[Exercise]
Verbatim copy without pictures. Please print every entry as it stands.

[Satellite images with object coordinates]
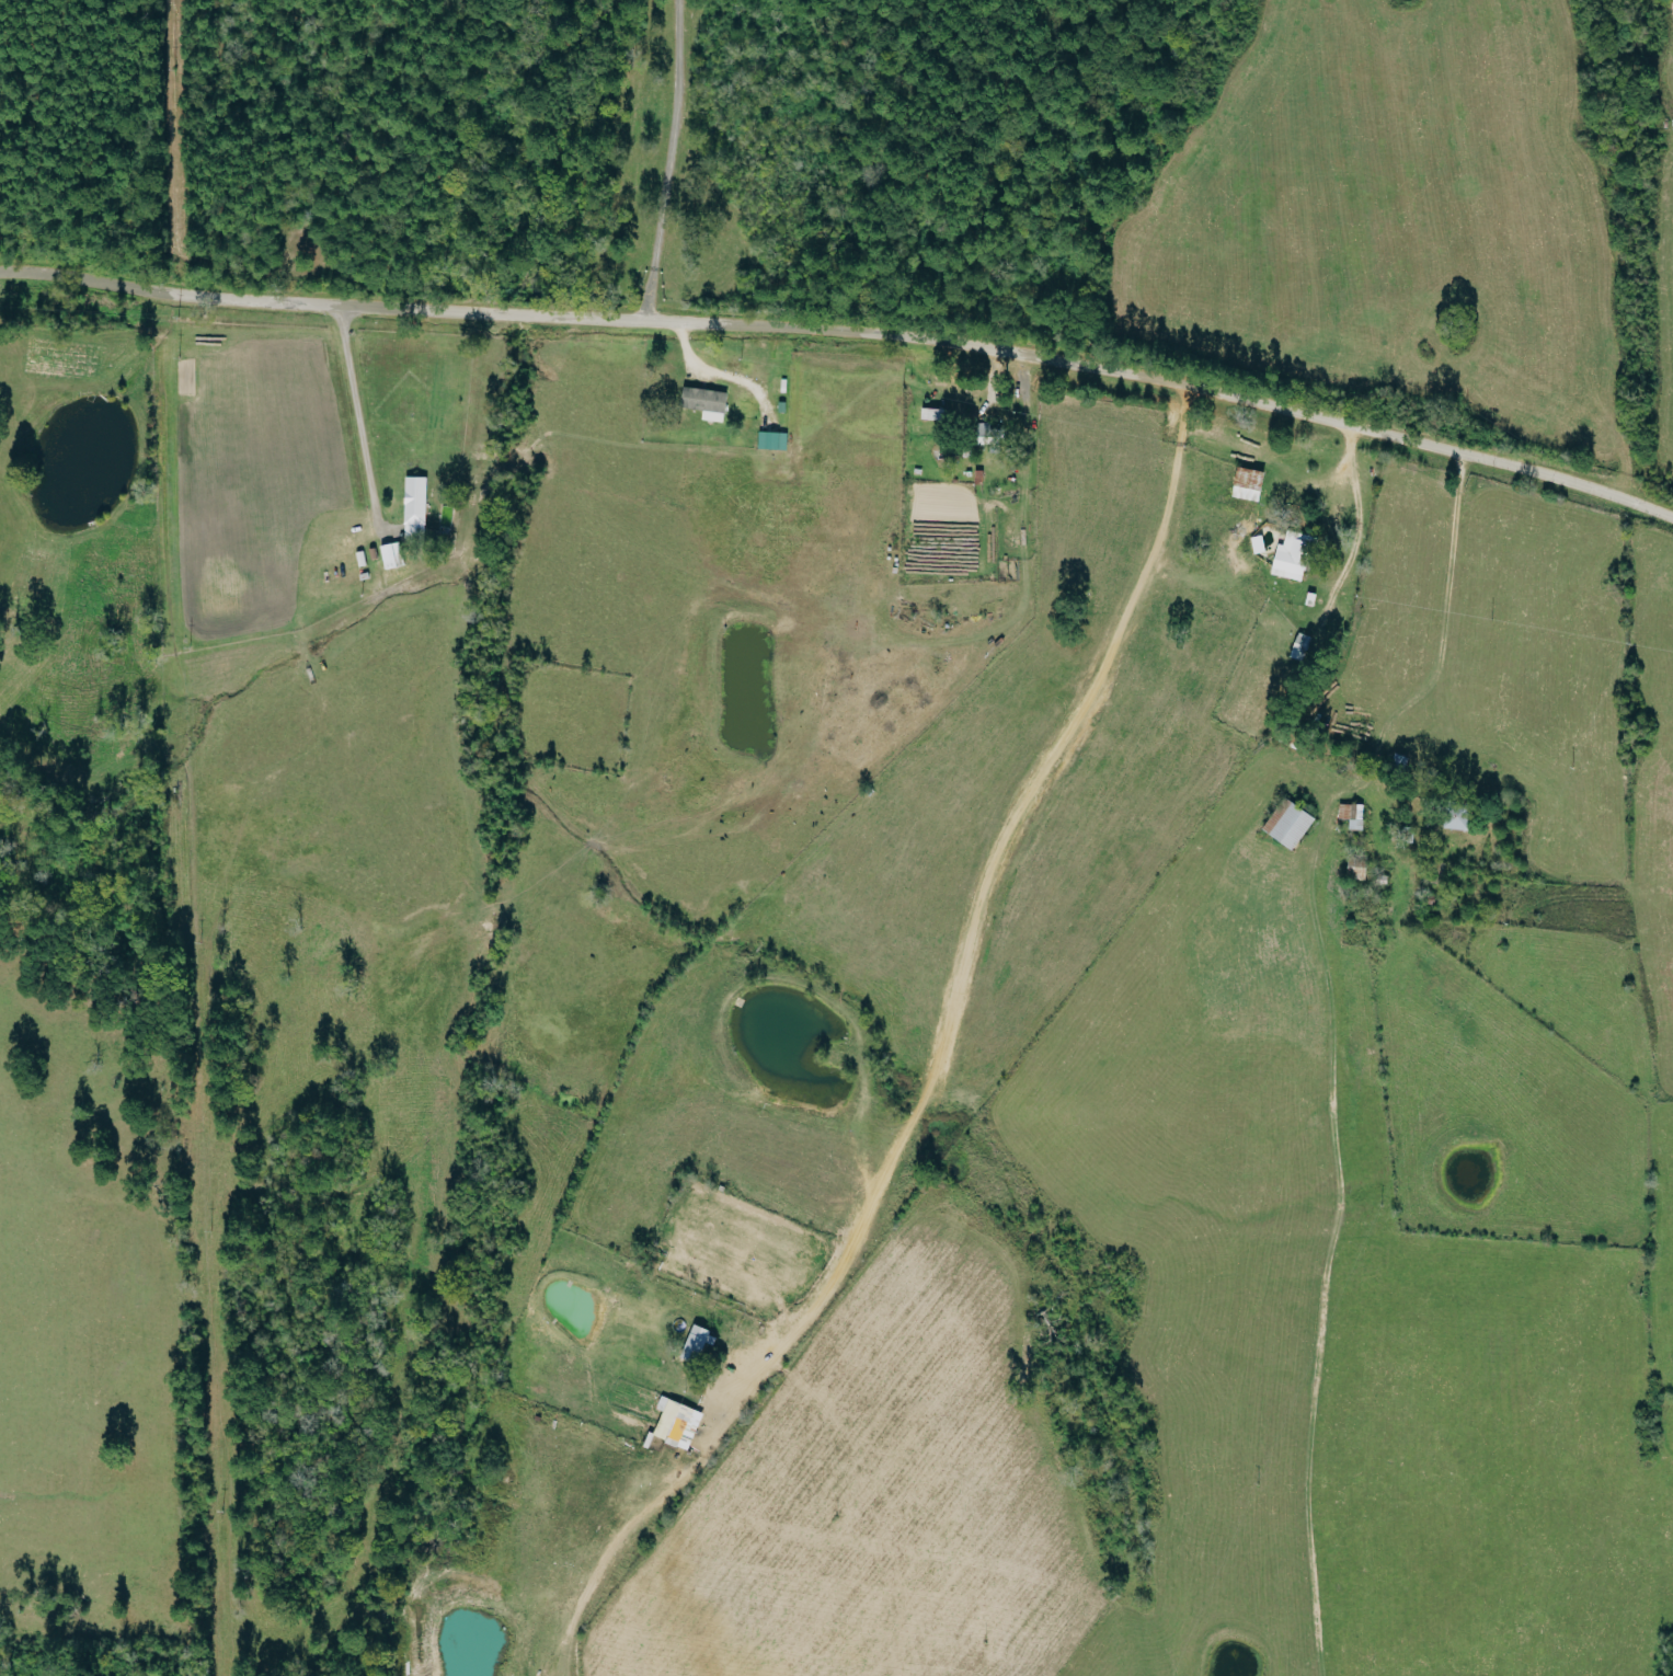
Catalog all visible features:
road: (665, 161)
road: (846, 333)
building: (708, 404)
building: (937, 413)
road: (356, 418)
building: (987, 433)
building: (775, 442)
road: (1339, 471)
building: (1251, 485)
building: (418, 508)
road: (1359, 537)
building: (395, 556)
building: (1294, 557)
road: (1444, 592)
road: (1415, 699)
building: (1355, 815)
building: (1292, 824)
building: (1360, 867)
building: (698, 1344)
building: (675, 1421)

[Solution for this task]
Catalog all visible features:
road: (665, 161)
road: (846, 333)
building: (708, 404)
building: (937, 413)
road: (356, 418)
building: (987, 433)
building: (775, 442)
road: (1339, 471)
building: (1251, 485)
building: (418, 508)
road: (1359, 537)
building: (395, 556)
building: (1294, 557)
road: (1444, 592)
road: (1415, 699)
building: (1355, 815)
building: (1292, 824)
building: (1360, 867)
building: (698, 1344)
building: (675, 1421)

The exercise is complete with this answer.